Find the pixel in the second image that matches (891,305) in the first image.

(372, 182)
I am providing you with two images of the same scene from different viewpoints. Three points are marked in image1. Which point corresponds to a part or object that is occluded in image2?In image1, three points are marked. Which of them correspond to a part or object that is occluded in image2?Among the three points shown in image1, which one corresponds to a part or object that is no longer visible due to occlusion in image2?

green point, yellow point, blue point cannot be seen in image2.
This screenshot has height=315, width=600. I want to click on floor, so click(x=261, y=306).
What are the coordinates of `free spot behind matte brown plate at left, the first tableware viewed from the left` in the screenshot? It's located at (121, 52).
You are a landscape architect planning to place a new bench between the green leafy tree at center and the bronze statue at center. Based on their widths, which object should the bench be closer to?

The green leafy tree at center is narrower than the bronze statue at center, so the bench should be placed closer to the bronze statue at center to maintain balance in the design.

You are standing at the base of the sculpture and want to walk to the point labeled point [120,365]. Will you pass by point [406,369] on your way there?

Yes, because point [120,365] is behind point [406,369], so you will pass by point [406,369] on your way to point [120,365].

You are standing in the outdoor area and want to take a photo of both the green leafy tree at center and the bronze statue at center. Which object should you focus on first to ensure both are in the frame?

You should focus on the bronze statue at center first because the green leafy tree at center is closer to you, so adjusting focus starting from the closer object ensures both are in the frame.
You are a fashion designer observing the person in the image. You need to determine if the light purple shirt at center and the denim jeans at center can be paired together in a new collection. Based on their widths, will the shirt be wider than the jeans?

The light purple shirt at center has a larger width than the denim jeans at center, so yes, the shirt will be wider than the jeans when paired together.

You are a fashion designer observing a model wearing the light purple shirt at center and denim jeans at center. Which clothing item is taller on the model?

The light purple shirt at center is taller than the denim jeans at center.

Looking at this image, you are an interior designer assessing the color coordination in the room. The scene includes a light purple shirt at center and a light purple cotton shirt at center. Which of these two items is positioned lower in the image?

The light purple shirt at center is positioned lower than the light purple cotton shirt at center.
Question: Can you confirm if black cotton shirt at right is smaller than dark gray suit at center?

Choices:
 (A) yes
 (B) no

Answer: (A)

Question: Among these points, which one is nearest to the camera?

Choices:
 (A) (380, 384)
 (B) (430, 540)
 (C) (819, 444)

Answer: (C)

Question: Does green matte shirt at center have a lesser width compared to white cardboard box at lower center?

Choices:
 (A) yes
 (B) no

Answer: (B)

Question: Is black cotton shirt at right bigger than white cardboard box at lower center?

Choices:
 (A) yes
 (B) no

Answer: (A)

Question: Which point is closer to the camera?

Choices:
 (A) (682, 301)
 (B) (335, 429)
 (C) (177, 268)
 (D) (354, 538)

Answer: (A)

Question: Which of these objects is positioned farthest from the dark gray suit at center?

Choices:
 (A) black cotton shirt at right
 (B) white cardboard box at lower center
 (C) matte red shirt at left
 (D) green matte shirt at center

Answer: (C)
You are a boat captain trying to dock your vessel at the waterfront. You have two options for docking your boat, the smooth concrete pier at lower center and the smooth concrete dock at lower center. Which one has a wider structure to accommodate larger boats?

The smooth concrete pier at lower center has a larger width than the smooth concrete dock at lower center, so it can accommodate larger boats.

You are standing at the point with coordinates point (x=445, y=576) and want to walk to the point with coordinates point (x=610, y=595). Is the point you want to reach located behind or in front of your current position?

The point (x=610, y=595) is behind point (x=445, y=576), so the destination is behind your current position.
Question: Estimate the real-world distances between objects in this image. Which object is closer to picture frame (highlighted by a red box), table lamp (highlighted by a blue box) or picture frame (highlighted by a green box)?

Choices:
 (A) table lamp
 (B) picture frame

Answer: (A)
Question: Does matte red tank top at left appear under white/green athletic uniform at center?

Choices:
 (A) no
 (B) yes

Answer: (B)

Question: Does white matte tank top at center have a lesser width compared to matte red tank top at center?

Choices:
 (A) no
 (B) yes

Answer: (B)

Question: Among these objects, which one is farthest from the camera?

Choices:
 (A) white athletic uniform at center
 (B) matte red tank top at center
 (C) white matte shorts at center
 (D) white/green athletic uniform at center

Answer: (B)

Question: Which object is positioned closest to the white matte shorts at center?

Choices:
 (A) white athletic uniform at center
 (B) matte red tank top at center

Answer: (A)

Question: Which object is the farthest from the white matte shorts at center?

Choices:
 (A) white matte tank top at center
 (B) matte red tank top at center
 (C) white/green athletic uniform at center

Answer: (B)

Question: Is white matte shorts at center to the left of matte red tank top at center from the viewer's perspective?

+===+

PROBLEM. Format every line of the items above as a JSON list of strings, one string per line, leaving out blank lines.

FULL ANSWER.
[
  "Find the pixel in the second image that matches (891,305) in the first image.",
  "(372, 182)",
  "I am providing you with two images of the same scene from different viewpoints. Three points are marked in image1. Which point corresponds to a part or object that is occluded in image2?In image1, three points are marked. Which of them correspond to a part or object that is occluded in image2?Among the three points shown in image1, which one corresponds to a part or object that is no longer visible due to occlusion in image2?",
  "green point, yellow point, blue point cannot be seen in image2.",
  "This screenshot has height=315, width=600. I want to click on floor, so click(x=261, y=306).",
  "What are the coordinates of `free spot behind matte brown plate at left, the first tableware viewed from the left` in the screenshot? It's located at (121, 52).",
  "You are a landscape architect planning to place a new bench between the green leafy tree at center and the bronze statue at center. Based on their widths, which object should the bench be closer to?",
  "The green leafy tree at center is narrower than the bronze statue at center, so the bench should be placed closer to the bronze statue at center to maintain balance in the design.",
  "You are standing at the base of the sculpture and want to walk to the point labeled point [120,365]. Will you pass by point [406,369] on your way there?",
  "Yes, because point [120,365] is behind point [406,369], so you will pass by point [406,369] on your way to point [120,365].",
  "You are standing in the outdoor area and want to take a photo of both the green leafy tree at center and the bronze statue at center. Which object should you focus on first to ensure both are in the frame?",
  "You should focus on the bronze statue at center first because the green leafy tree at center is closer to you, so adjusting focus starting from the closer object ensures both are in the frame.",
  "You are a fashion designer observing the person in the image. You need to determine if the light purple shirt at center and the denim jeans at center can be paired together in a new collection. Based on their widths, will the shirt be wider than the jeans?",
  "The light purple shirt at center has a larger width than the denim jeans at center, so yes, the shirt will be wider than the jeans when paired together.",
  "You are a fashion designer observing a model wearing the light purple shirt at center and denim jeans at center. Which clothing item is taller on the model?",
  "The light purple shirt at center is taller than the denim jeans at center.",
  "Looking at this image, you are an interior designer assessing the color coordination in the room. The scene includes a light purple shirt at center and a light purple cotton shirt at center. Which of these two items is positioned lower in the image?",
  "The light purple shirt at center is positioned lower than the light purple cotton shirt at center.",
  "Question: Can you confirm if black cotton shirt at right is smaller than dark gray suit at center?",
  "Choices:",
  " (A) yes",
  " (B) no",
  "Answer: (A)",
  "Question: Among these points, which one is nearest to the camera?",
  "Choices:",
  " (A) (380, 384)",
  " (B) (430, 540)",
  " (C) (819, 444)",
  "Answer: (C)",
  "Question: Does green matte shirt at center have a lesser width compared to white cardboard box at lower center?",
  "Choices:",
  " (A) yes",
  " (B) no",
  "Answer: (B)",
  "Question: Is black cotton shirt at right bigger than white cardboard box at lower center?",
  "Choices:",
  " (A) yes",
  " (B) no",
  "Answer: (A)",
  "Question: Which point is closer to the camera?",
  "Choices:",
  " (A) (682, 301)",
  " (B) (335, 429)",
  " (C) (177, 268)",
  " (D) (354, 538)",
  "Answer: (A)",
  "Question: Which of these objects is positioned farthest from the dark gray suit at center?",
  "Choices:",
  " (A) black cotton shirt at right",
  " (B) white cardboard box at lower center",
  " (C) matte red shirt at left",
  " (D) green matte shirt at center",
  "Answer: (C)",
  "You are a boat captain trying to dock your vessel at the waterfront. You have two options for docking your boat, the smooth concrete pier at lower center and the smooth concrete dock at lower center. Which one has a wider structure to accommodate larger boats?",
  "The smooth concrete pier at lower center has a larger width than the smooth concrete dock at lower center, so it can accommodate larger boats.",
  "You are standing at the point with coordinates point (x=445, y=576) and want to walk to the point with coordinates point (x=610, y=595). Is the point you want to reach located behind or in front of your current position?",
  "The point (x=610, y=595) is behind point (x=445, y=576), so the destination is behind your current position.",
  "Question: Estimate the real-world distances between objects in this image. Which object is closer to picture frame (highlighted by a red box), table lamp (highlighted by a blue box) or picture frame (highlighted by a green box)?",
  "Choices:",
  " (A) table lamp",
  " (B) picture frame",
  "Answer: (A)",
  "Question: Does matte red tank top at left appear under white/green athletic uniform at center?",
  "Choices:",
  " (A) no",
  " (B) yes",
  "Answer: (B)",
  "Question: Does white matte tank top at center have a lesser width compared to matte red tank top at center?",
  "Choices:",
  " (A) no",
  " (B) yes",
  "Answer: (B)",
  "Question: Among these objects, which one is farthest from the camera?",
  "Choices:",
  " (A) white athletic uniform at center",
  " (B) matte red tank top at center",
  " (C) white matte shorts at center",
  " (D) white/green athletic uniform at center",
  "Answer: (B)",
  "Question: Which object is positioned closest to the white matte shorts at center?",
  "Choices:",
  " (A) white athletic uniform at center",
  " (B) matte red tank top at center",
  "Answer: (A)",
  "Question: Which object is the farthest from the white matte shorts at center?",
  "Choices:",
  " (A) white matte tank top at center",
  " (B) matte red tank top at center",
  " (C) white/green athletic uniform at center",
  "Answer: (B)",
  "Question: Is white matte shorts at center to the left of matte red tank top at center from the viewer's perspective?"
]